**To do:**
Go through the material line by line and tally those containing the string "carrot". Only the tally is wanted.
Segment Open
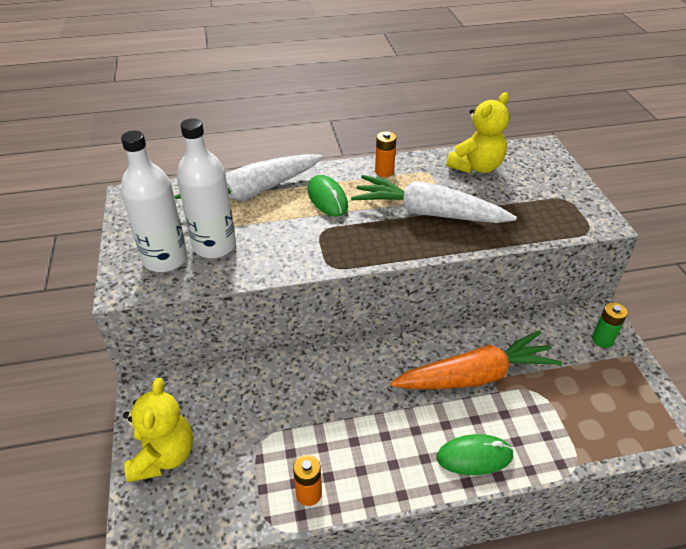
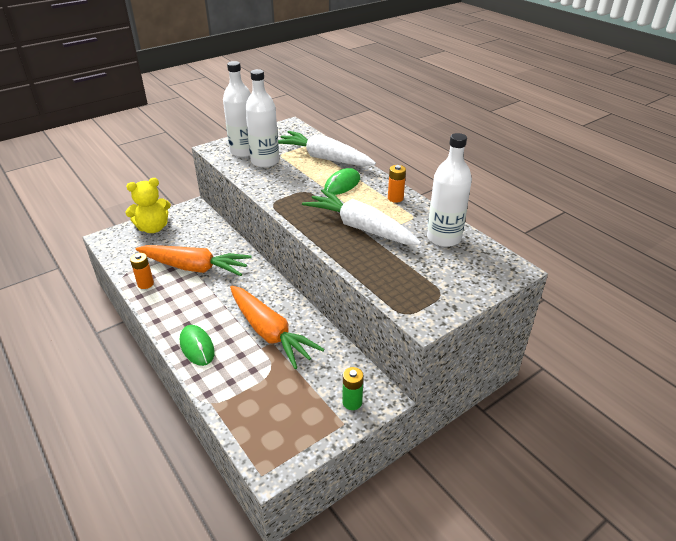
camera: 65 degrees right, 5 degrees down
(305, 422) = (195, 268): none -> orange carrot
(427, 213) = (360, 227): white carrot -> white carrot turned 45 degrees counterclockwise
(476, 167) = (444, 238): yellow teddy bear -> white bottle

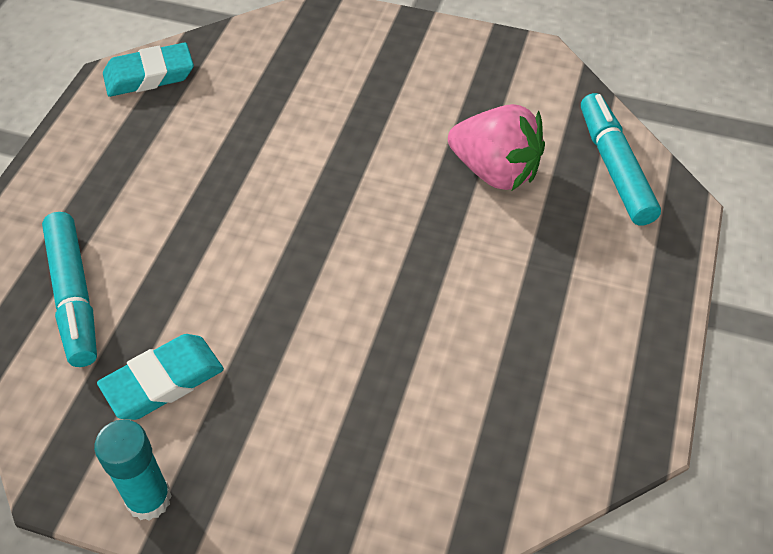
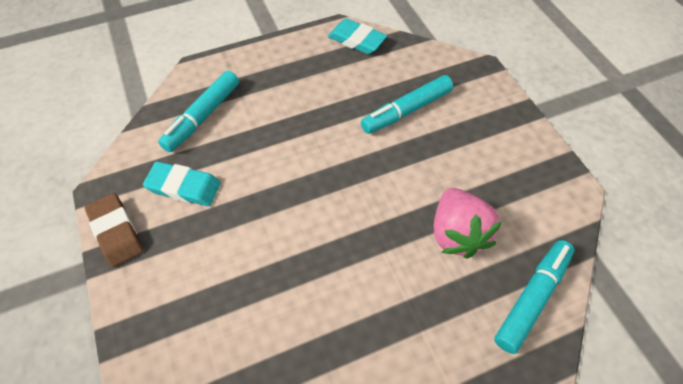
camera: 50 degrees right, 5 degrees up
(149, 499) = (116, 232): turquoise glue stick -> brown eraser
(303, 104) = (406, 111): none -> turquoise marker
Segment Closed
**Response for this exercise:**
2